• EXERCISE REQUIREMENTS
Search the material for "brown" and show all lines that contain it.

▼

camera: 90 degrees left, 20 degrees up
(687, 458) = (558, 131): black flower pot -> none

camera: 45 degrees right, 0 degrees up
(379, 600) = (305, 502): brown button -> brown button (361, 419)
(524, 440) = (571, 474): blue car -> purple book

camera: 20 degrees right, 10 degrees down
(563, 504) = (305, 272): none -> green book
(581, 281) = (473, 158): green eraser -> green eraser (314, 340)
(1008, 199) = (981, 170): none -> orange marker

▲
▼

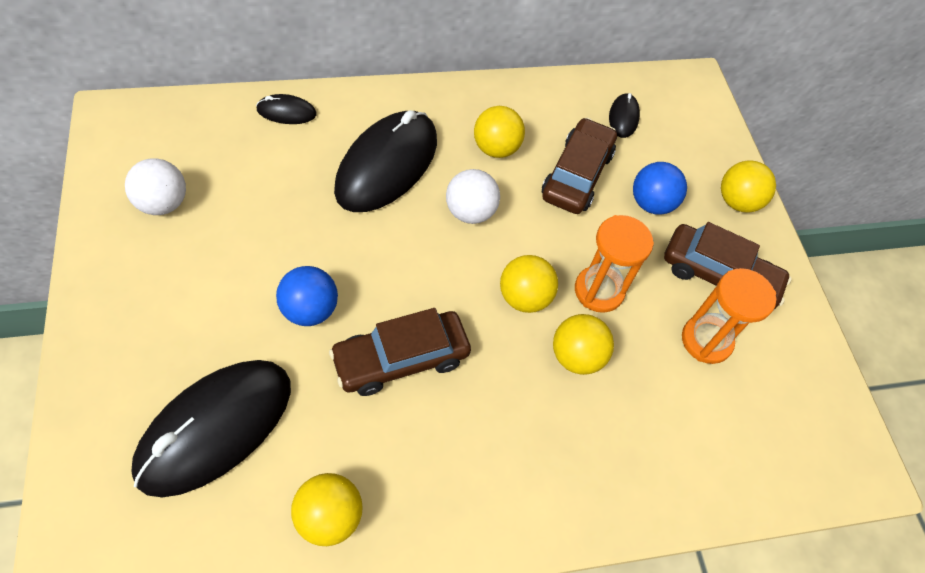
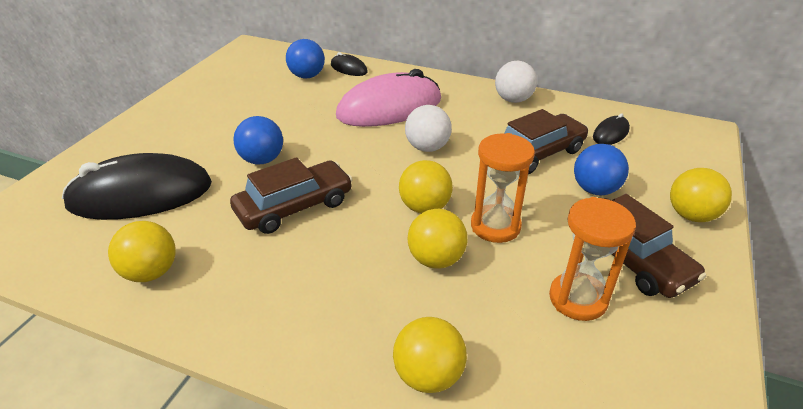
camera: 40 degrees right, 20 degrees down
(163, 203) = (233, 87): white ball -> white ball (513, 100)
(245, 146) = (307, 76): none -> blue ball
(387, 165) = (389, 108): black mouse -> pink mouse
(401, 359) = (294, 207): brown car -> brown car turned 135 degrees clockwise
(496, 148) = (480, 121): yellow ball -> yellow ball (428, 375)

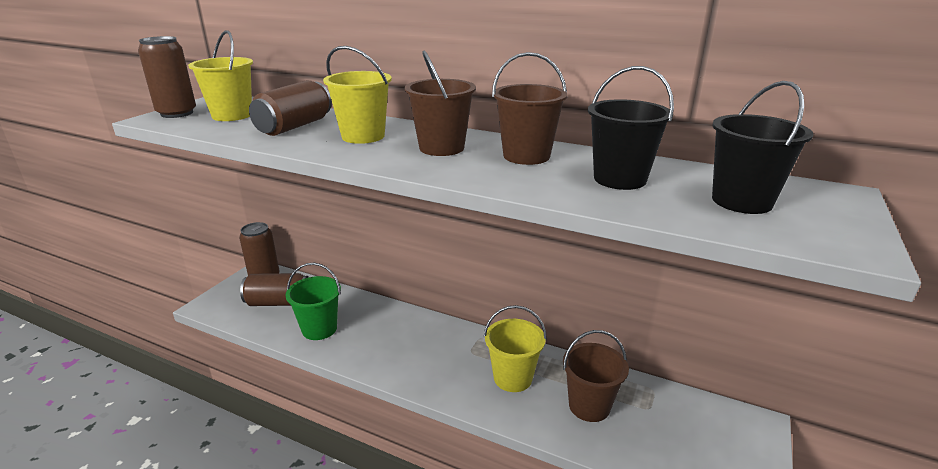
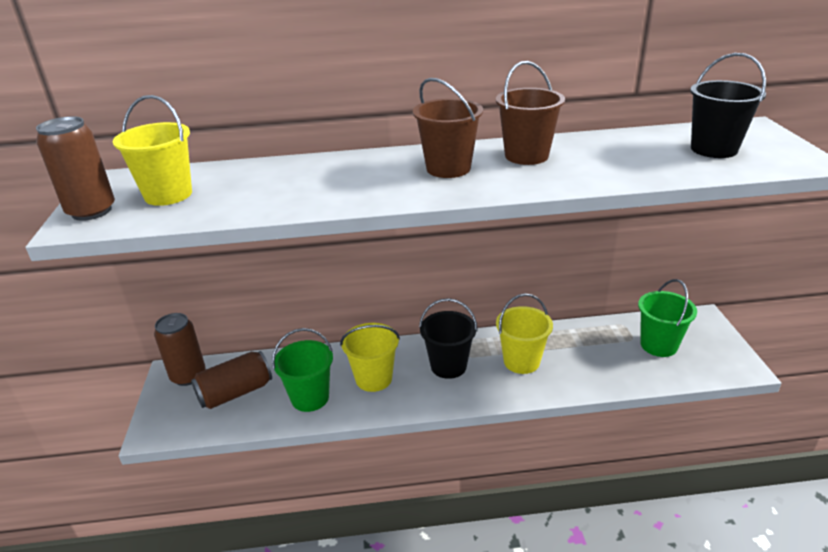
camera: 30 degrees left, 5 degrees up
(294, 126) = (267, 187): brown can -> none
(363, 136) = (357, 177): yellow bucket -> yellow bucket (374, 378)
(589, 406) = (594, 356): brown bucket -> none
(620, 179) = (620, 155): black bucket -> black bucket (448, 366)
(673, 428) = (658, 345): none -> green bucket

▲

• OUTPUT OF THE EXERCISE
(379, 600) = (305, 502): brown button -> brown button (361, 419)
(401, 359) = (294, 207): brown car -> brown car turned 135 degrees clockwise
(294, 126) = (267, 187): brown can -> none
(589, 406) = (594, 356): brown bucket -> none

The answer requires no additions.